[Coordinate output tasks]
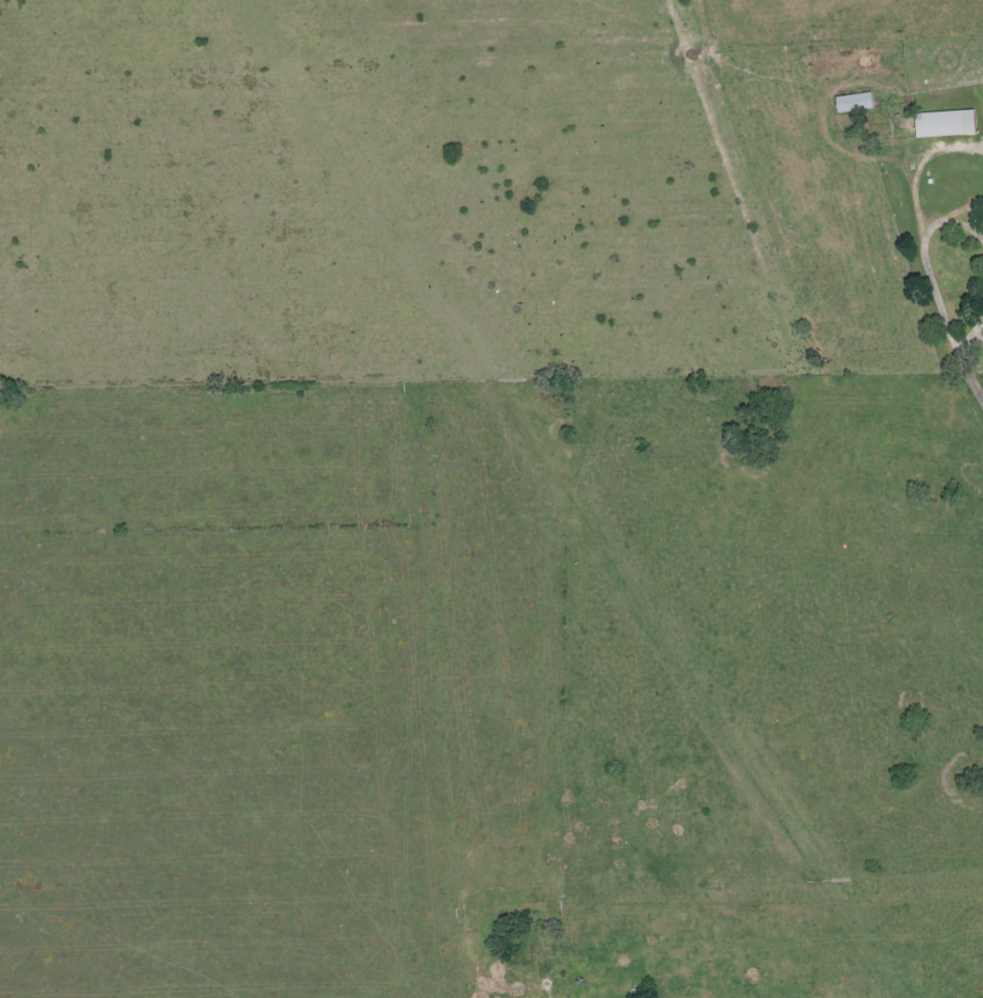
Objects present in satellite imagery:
building: (851, 101)
building: (941, 122)
road: (934, 285)

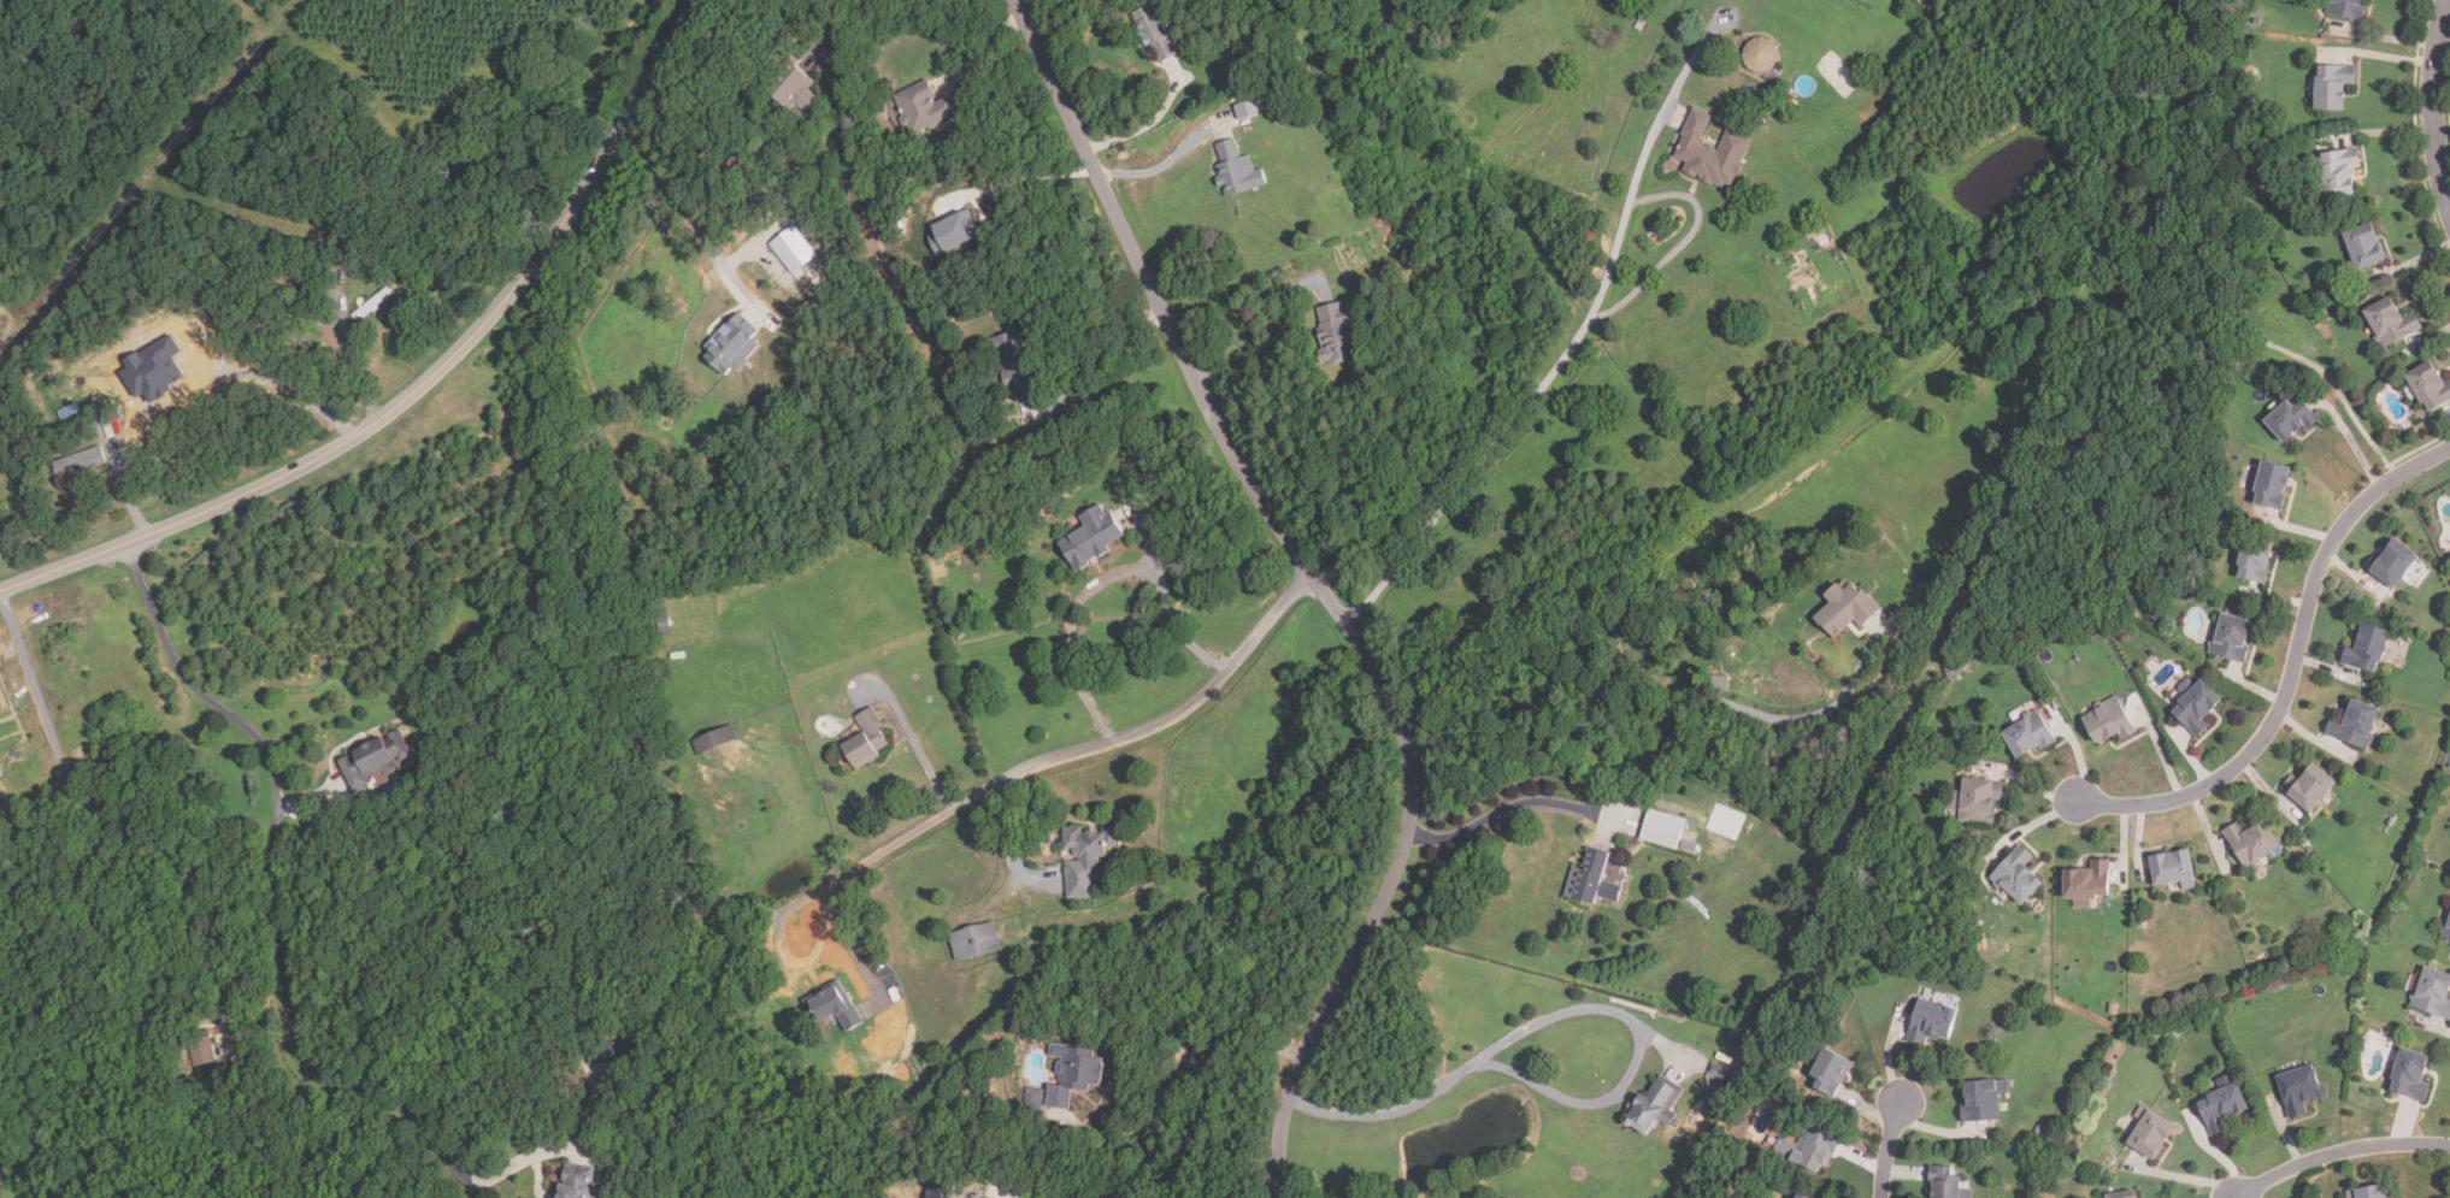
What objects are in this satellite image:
building: (2348, 8)
building: (1640, 24)
building: (1154, 28)
road: (807, 29)
road: (978, 48)
building: (1761, 55)
building: (793, 85)
building: (2333, 85)
road: (2434, 101)
building: (923, 107)
building: (1249, 109)
road: (1658, 124)
road: (1141, 129)
building: (1712, 151)
building: (1237, 170)
road: (1152, 171)
building: (2339, 172)
road: (1016, 179)
road: (685, 212)
building: (954, 231)
building: (2364, 246)
building: (792, 249)
river: (1472, 266)
building: (311, 269)
building: (372, 304)
building: (2390, 322)
building: (1336, 334)
road: (1581, 335)
road: (1271, 340)
building: (733, 346)
road: (1095, 348)
building: (1015, 364)
building: (152, 369)
road: (352, 371)
road: (425, 385)
building: (2429, 387)
building: (105, 416)
building: (2291, 417)
building: (1002, 419)
building: (1135, 459)
building: (80, 463)
road: (124, 487)
building: (2271, 487)
building: (1092, 539)
building: (2255, 556)
building: (2393, 563)
road: (1098, 583)
road: (1320, 587)
building: (1845, 609)
building: (665, 626)
building: (2231, 638)
building: (2367, 649)
road: (2294, 670)
road: (1657, 696)
building: (2198, 706)
building: (2108, 722)
building: (2355, 723)
building: (2028, 736)
building: (866, 740)
road: (913, 740)
building: (714, 741)
building: (375, 761)
building: (2310, 786)
road: (987, 788)
building: (1979, 801)
road: (1502, 807)
road: (112, 817)
building: (1663, 829)
building: (1049, 838)
building: (2252, 842)
road: (1010, 843)
building: (1690, 846)
building: (1087, 859)
building: (2174, 870)
building: (2017, 876)
building: (1589, 878)
building: (2087, 884)
building: (2447, 931)
road: (283, 939)
building: (976, 942)
road: (856, 959)
building: (2433, 993)
building: (168, 996)
building: (836, 1008)
road: (1563, 1012)
building: (1931, 1021)
building: (253, 1045)
building: (201, 1048)
building: (620, 1051)
building: (1725, 1057)
building: (242, 1061)
building: (1719, 1070)
building: (1074, 1072)
building: (1829, 1073)
building: (2410, 1076)
building: (542, 1080)
road: (1175, 1085)
building: (2299, 1090)
building: (1037, 1096)
building: (1983, 1099)
building: (1653, 1106)
building: (2222, 1107)
building: (2150, 1134)
building: (1809, 1149)
road: (1891, 1150)
road: (2338, 1155)
building: (578, 1181)
building: (1946, 1183)
building: (2368, 1193)
building: (2123, 1195)
building: (1798, 1197)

-- WHAT NEEDS TO BE DONE --
Only an exact copy of the entries, with no pictures, is expected as the answer.

-- EXERCISE RESPONSE --
Objects present in satellite imagery:
building: (851, 101)
building: (941, 122)
road: (934, 285)

What objects are in this satellite image:
building: (2348, 8)
building: (1640, 24)
building: (1154, 28)
road: (807, 29)
road: (978, 48)
building: (1761, 55)
building: (793, 85)
building: (2333, 85)
road: (2434, 101)
building: (923, 107)
building: (1249, 109)
road: (1658, 124)
road: (1141, 129)
building: (1712, 151)
building: (1237, 170)
road: (1152, 171)
building: (2339, 172)
road: (1016, 179)
road: (685, 212)
building: (954, 231)
building: (2364, 246)
building: (792, 249)
river: (1472, 266)
building: (311, 269)
building: (372, 304)
building: (2390, 322)
building: (1336, 334)
road: (1581, 335)
road: (1271, 340)
building: (733, 346)
road: (1095, 348)
building: (1015, 364)
building: (152, 369)
road: (352, 371)
road: (425, 385)
building: (2429, 387)
building: (105, 416)
building: (2291, 417)
building: (1002, 419)
building: (1135, 459)
building: (80, 463)
road: (124, 487)
building: (2271, 487)
building: (1092, 539)
building: (2255, 556)
building: (2393, 563)
road: (1098, 583)
road: (1320, 587)
building: (1845, 609)
building: (665, 626)
building: (2231, 638)
building: (2367, 649)
road: (2294, 670)
road: (1657, 696)
building: (2198, 706)
building: (2108, 722)
building: (2355, 723)
building: (2028, 736)
building: (866, 740)
road: (913, 740)
building: (714, 741)
building: (375, 761)
building: (2310, 786)
road: (987, 788)
building: (1979, 801)
road: (1502, 807)
road: (112, 817)
building: (1663, 829)
building: (1049, 838)
building: (2252, 842)
road: (1010, 843)
building: (1690, 846)
building: (1087, 859)
building: (2174, 870)
building: (2017, 876)
building: (1589, 878)
building: (2087, 884)
building: (2447, 931)
road: (283, 939)
building: (976, 942)
road: (856, 959)
building: (2433, 993)
building: (168, 996)
building: (836, 1008)
road: (1563, 1012)
building: (1931, 1021)
building: (253, 1045)
building: (201, 1048)
building: (620, 1051)
building: (1725, 1057)
building: (242, 1061)
building: (1719, 1070)
building: (1074, 1072)
building: (1829, 1073)
building: (2410, 1076)
building: (542, 1080)
road: (1175, 1085)
building: (2299, 1090)
building: (1037, 1096)
building: (1983, 1099)
building: (1653, 1106)
building: (2222, 1107)
building: (2150, 1134)
building: (1809, 1149)
road: (1891, 1150)
road: (2338, 1155)
building: (578, 1181)
building: (1946, 1183)
building: (2368, 1193)
building: (2123, 1195)
building: (1798, 1197)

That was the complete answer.